* Short task: The records below are to be repeated in full, exactly as they are.

──────── Dataset excerpts

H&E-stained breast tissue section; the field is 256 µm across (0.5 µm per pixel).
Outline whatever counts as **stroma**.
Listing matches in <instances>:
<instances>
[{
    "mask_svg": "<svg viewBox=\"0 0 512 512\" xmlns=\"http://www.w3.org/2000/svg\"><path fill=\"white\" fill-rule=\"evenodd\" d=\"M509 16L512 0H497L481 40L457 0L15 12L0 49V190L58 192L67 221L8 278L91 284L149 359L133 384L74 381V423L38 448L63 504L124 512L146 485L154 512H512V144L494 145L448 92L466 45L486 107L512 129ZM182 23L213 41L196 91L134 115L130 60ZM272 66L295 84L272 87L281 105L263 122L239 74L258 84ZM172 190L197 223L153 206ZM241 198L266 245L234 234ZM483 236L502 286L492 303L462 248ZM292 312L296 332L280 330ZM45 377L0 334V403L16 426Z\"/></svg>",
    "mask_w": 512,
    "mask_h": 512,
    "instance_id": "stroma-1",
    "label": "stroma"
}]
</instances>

────────────────

* The reply:
H&E-stained breast tissue section; the field is 256 µm across (0.5 µm per pixel).
Outline whatever counts as **stroma**.
Listing matches in <instances>:
<instances>
[{
    "mask_svg": "<svg viewBox=\"0 0 512 512\" xmlns=\"http://www.w3.org/2000/svg\"><path fill=\"white\" fill-rule=\"evenodd\" d=\"M509 16L512 0H497L481 40L457 0L15 12L0 49V190L58 192L67 221L8 278L91 284L149 359L133 384L74 381V423L38 448L63 504L124 512L146 485L154 512H512V144L494 145L448 92L466 45L486 107L512 129ZM182 23L213 41L196 91L134 115L130 60ZM272 66L295 84L272 87L281 105L263 122L239 74L258 84ZM172 190L197 223L153 206ZM241 198L266 245L234 234ZM483 236L502 286L492 303L462 248ZM292 312L296 332L280 330ZM45 377L0 334V403L16 426Z\"/></svg>",
    "mask_w": 512,
    "mask_h": 512,
    "instance_id": "stroma-1",
    "label": "stroma"
}]
</instances>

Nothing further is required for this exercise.